Your goal
Reproduce the data in full, exactly as given, leaving images out.

Exercise data
____
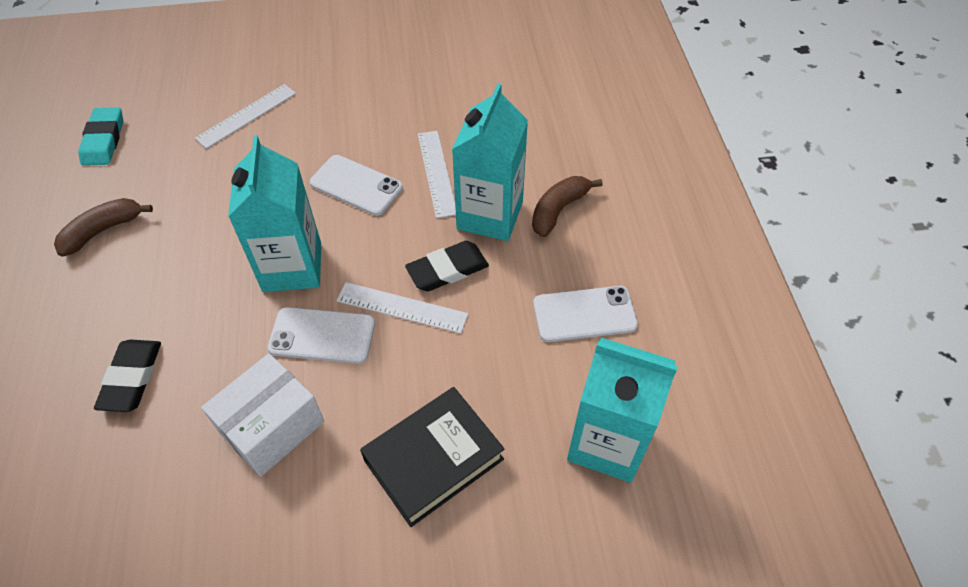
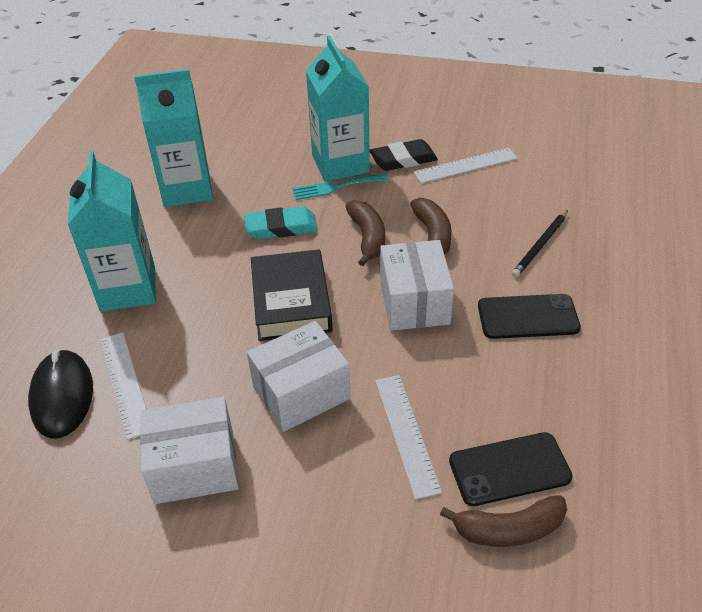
black eraser: 2 -> 1
black mouse: 0 -> 1
black pencil: 0 -> 1
black phone: 0 -> 2
brown banana: 2 -> 3
turquoise fork: 0 -> 1
white box: 1 -> 3
white phone: 3 -> 0

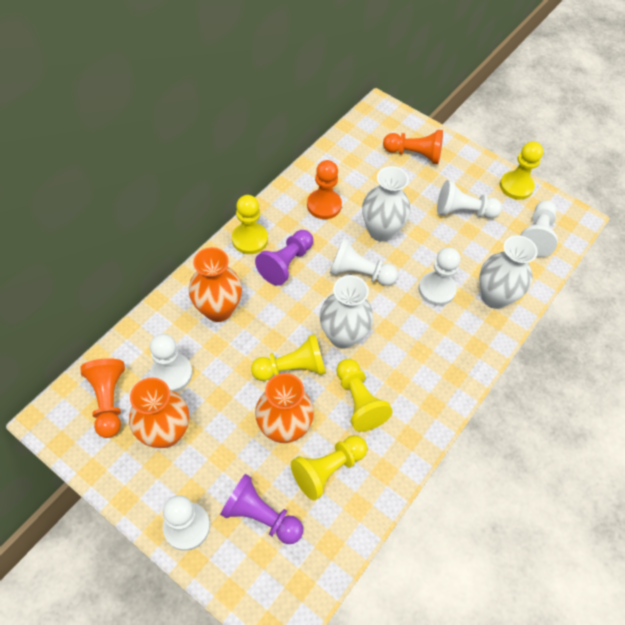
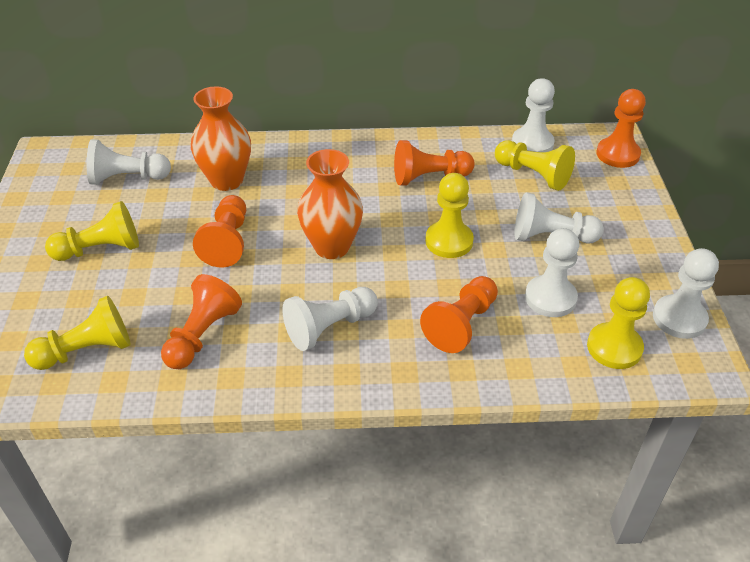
orange pawn: 3 -> 5
orange vase: 3 -> 2
purple pawn: 2 -> 0
white vase: 3 -> 0

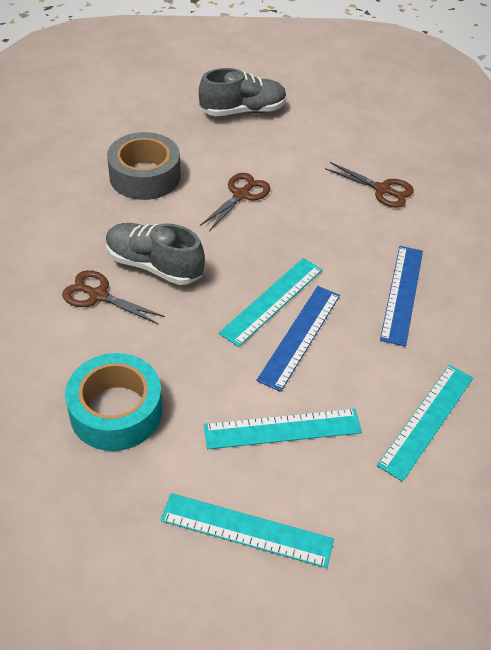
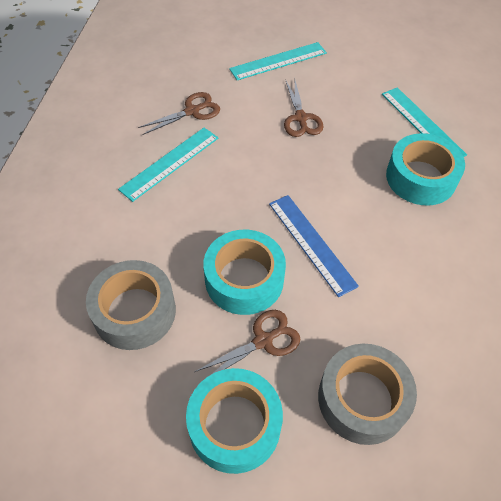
blue ruler: 2 -> 1
grey shoe: 2 -> 0
grey tape: 1 -> 2
turquoise ruler: 4 -> 3
turquoise tape: 1 -> 3

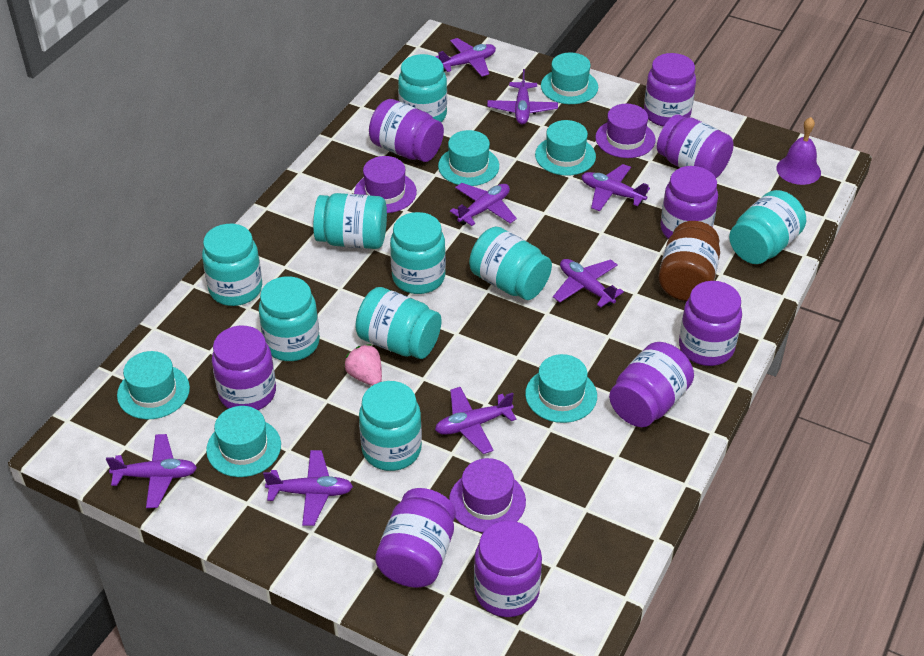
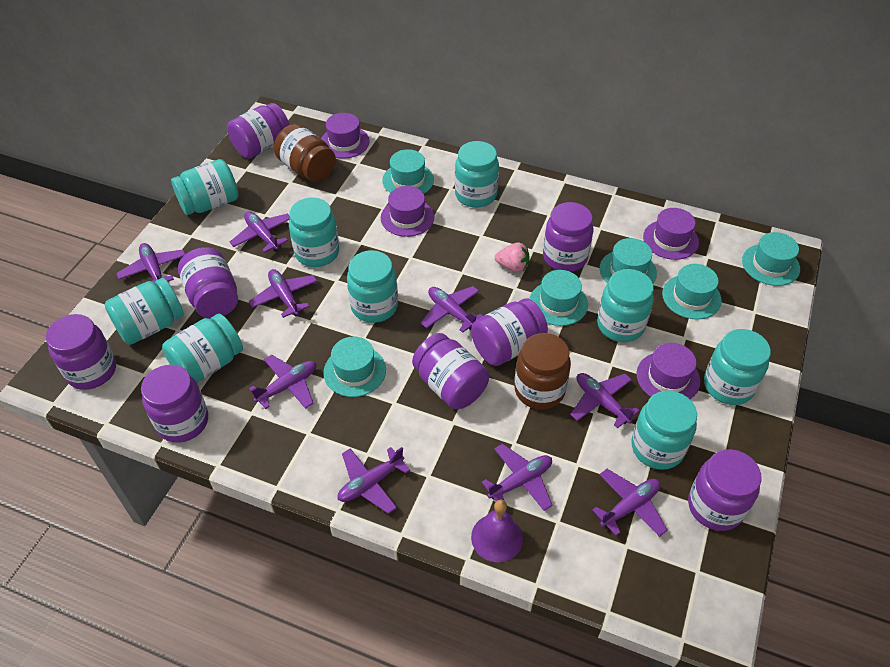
brown jar: 1 -> 2
purple hat: 3 -> 4
purple jar: 9 -> 8
purple plane: 8 -> 9

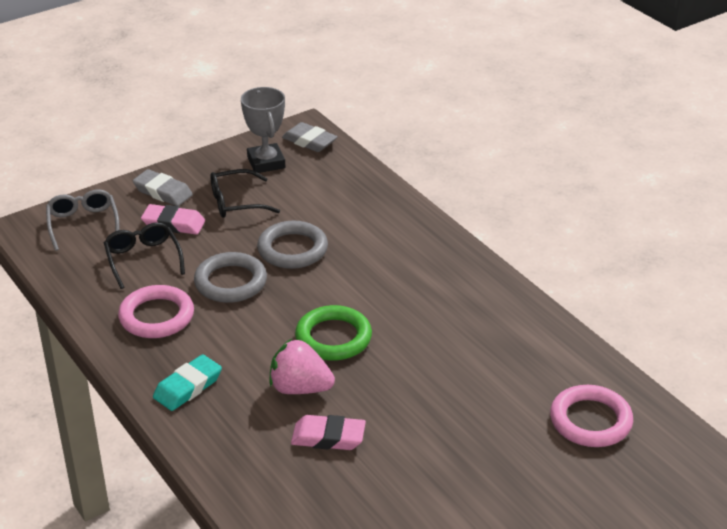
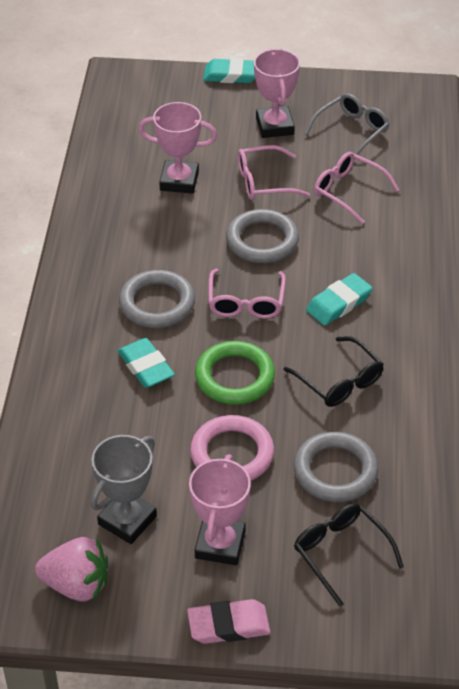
grey eraser: 2 -> 0
grey ring: 2 -> 3
pink eraser: 2 -> 1
pink glasses: 0 -> 3
pink ring: 2 -> 1
pink trophy: 0 -> 3
turquoise eraser: 1 -> 3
____
Final answer
black eraser: 2 -> 1
black mouse: 0 -> 1
black pencil: 0 -> 1
black phone: 0 -> 2
brown banana: 2 -> 3
turquoise fork: 0 -> 1
white box: 1 -> 3
white phone: 3 -> 0

orange pawn: 3 -> 5
orange vase: 3 -> 2
purple pawn: 2 -> 0
white vase: 3 -> 0

blue ruler: 2 -> 1
grey shoe: 2 -> 0
grey tape: 1 -> 2
turquoise ruler: 4 -> 3
turquoise tape: 1 -> 3

brown jar: 1 -> 2
purple hat: 3 -> 4
purple jar: 9 -> 8
purple plane: 8 -> 9

grey eraser: 2 -> 0
grey ring: 2 -> 3
pink eraser: 2 -> 1
pink glasses: 0 -> 3
pink ring: 2 -> 1
pink trophy: 0 -> 3
turquoise eraser: 1 -> 3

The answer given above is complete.